* **Records shown**
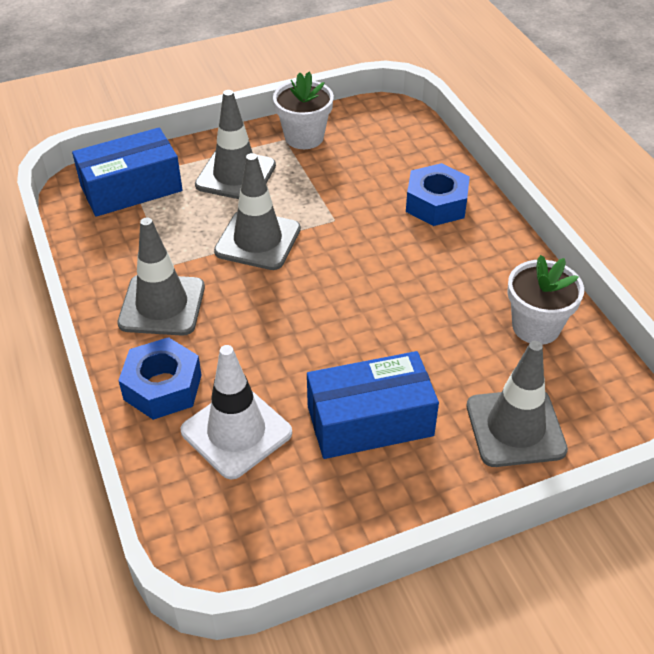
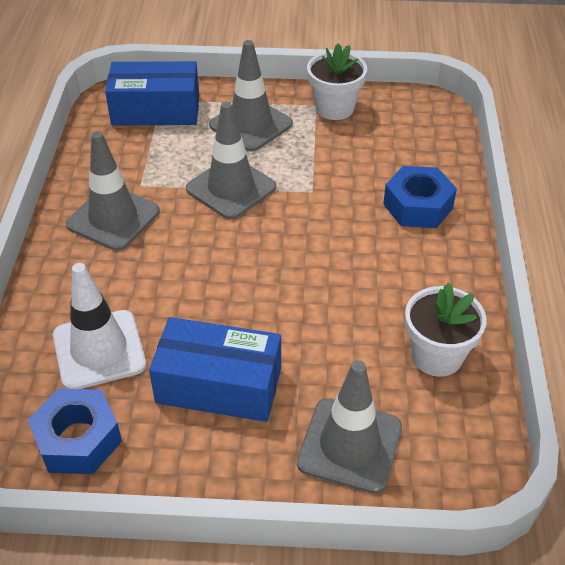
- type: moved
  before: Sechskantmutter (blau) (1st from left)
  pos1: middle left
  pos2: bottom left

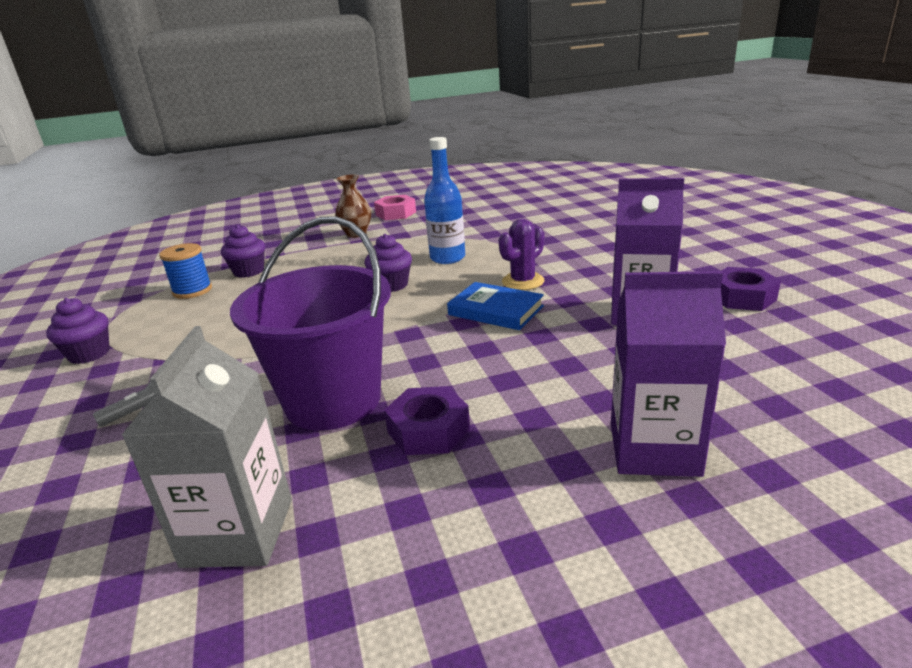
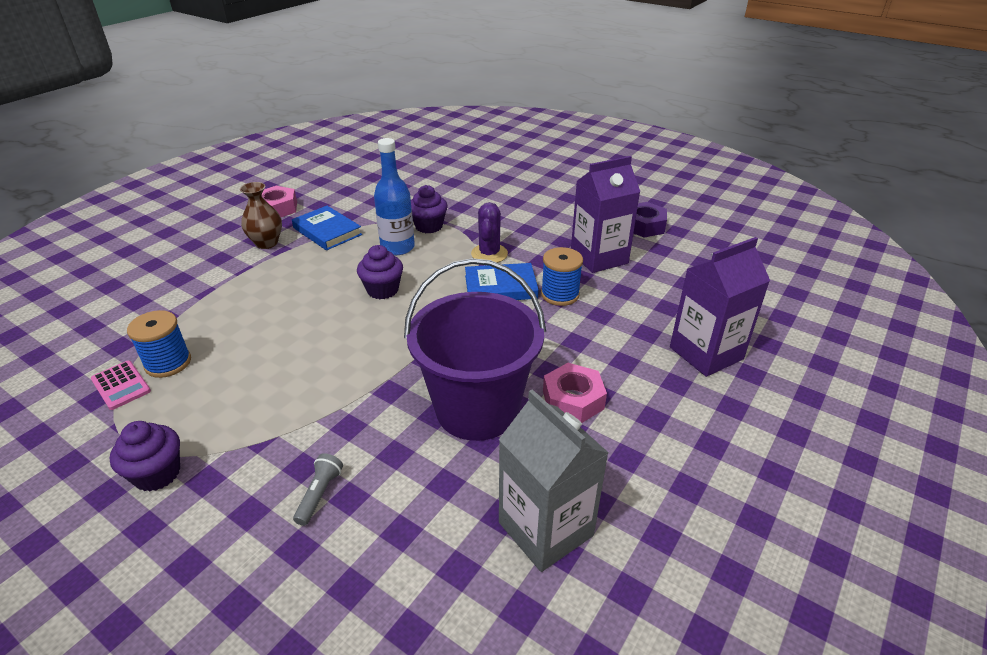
- type: added
  after: Taschenrechner (rosa)
  pos2: middle left
- type: added
  after: Buch (blau) (1st from left)
  pos2: middle left
- type: added
  after: Garnrolle (blau) (2nd from left)
  pos2: centre
- type: moved
  before: Muffin (lila) (2nd from left in the first image)
  after: Muffin (lila) (3rd from left)
  pos1: middle left
  pos2: top centre
- type: recoloured
  before: Sechskantmutter (lila) (1st from left)
  after: Sechskantmutter (rosa) (2nd from left)
  pos1: centre
  pos2: centre

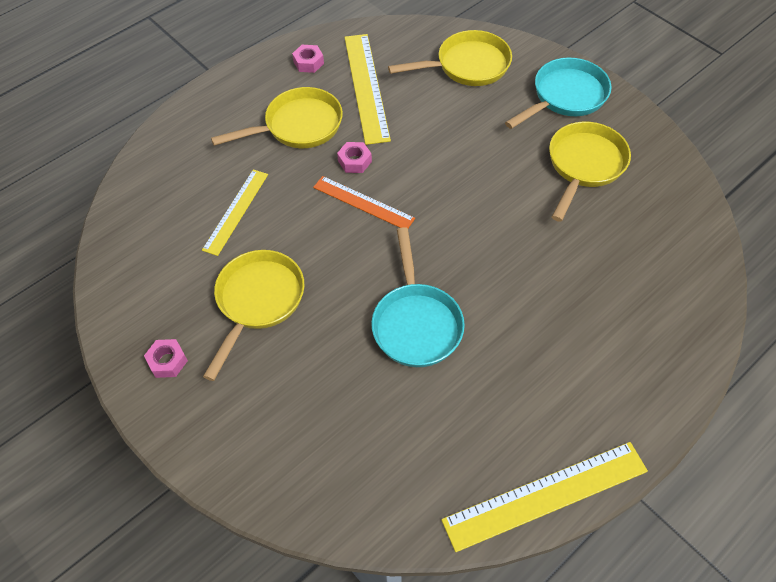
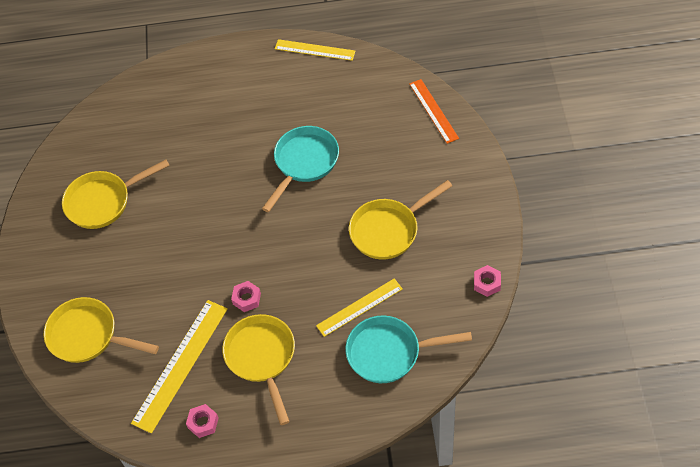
- type: moved
  before: Sechskantmutter (rosa) (1st from left in the first image)
  after: Sechskantmutter (rosa) (3rd from left)
  pos1: middle left
  pos2: middle right
- type: moved
  before: Lineal (orange)
  pos1: centre
  pos2: top centre
- type: moved
  before: Pfanne (türkis) (2nd from left)
  pos1: top right
  pos2: bottom centre
- type: turned
  before: Pfanne (gelb) (2nd from left in the first image)
  pos1: top centre
  pos2: bottom centre
  turn: 60
- type: resized
  before: Lineal (gelb) (3rd from left in the first image)
  pos1: bottom right
  pos2: top centre
  scale: 0.64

* **Work order**
Each line that includes the word "Pfanne" counts once; report how many such lines the entries have, and nothing else.

* **Solution for this task**
2